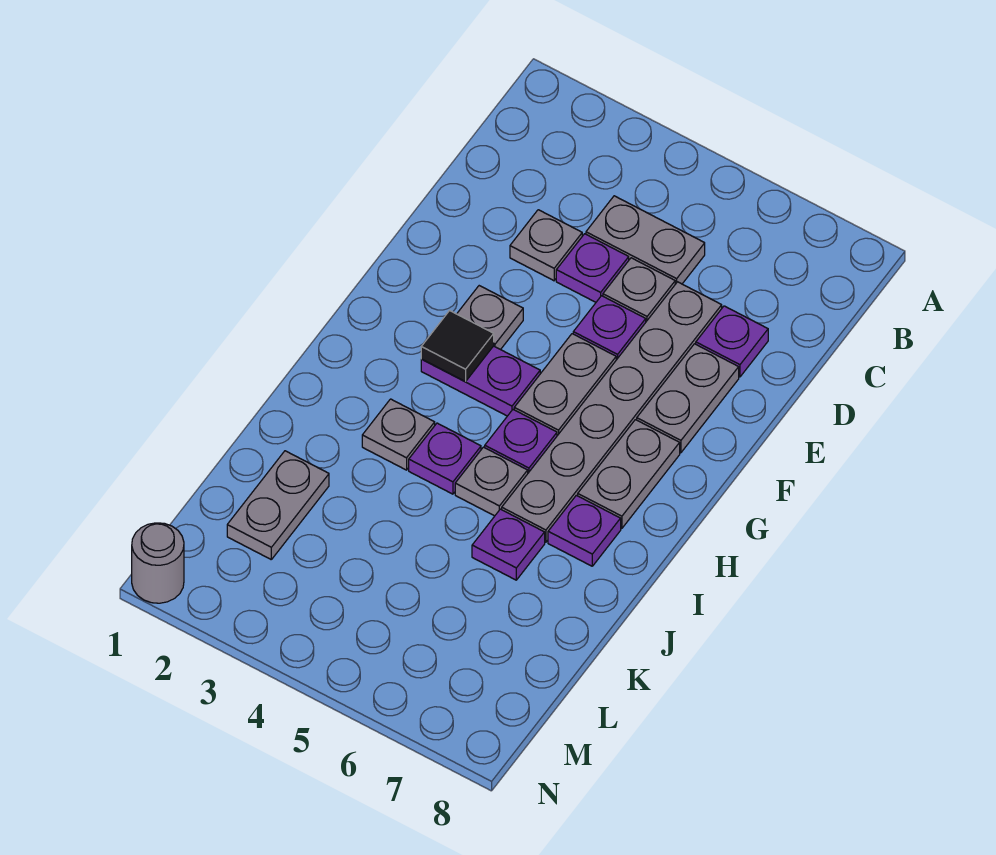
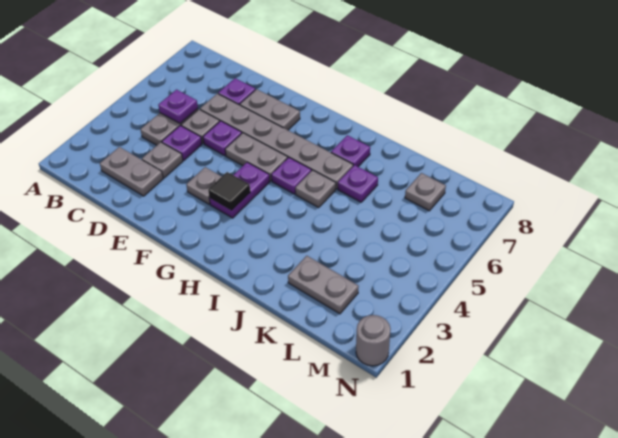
grey plate G7:H7 level 1 -> grey plate C2:D2 level 1
grey plate I3 level 1 -> grey plate L7 level 1
purple plate I4 level 1 -> purple plate C5 level 2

YOUR ASSIGNMENT
Give the data again exactly as it stands, apart from the pictures.

WRITTEN SOLUTION
grey plate G7:H7 level 1 -> grey plate C2:D2 level 1
grey plate I3 level 1 -> grey plate L7 level 1
purple plate I4 level 1 -> purple plate C5 level 2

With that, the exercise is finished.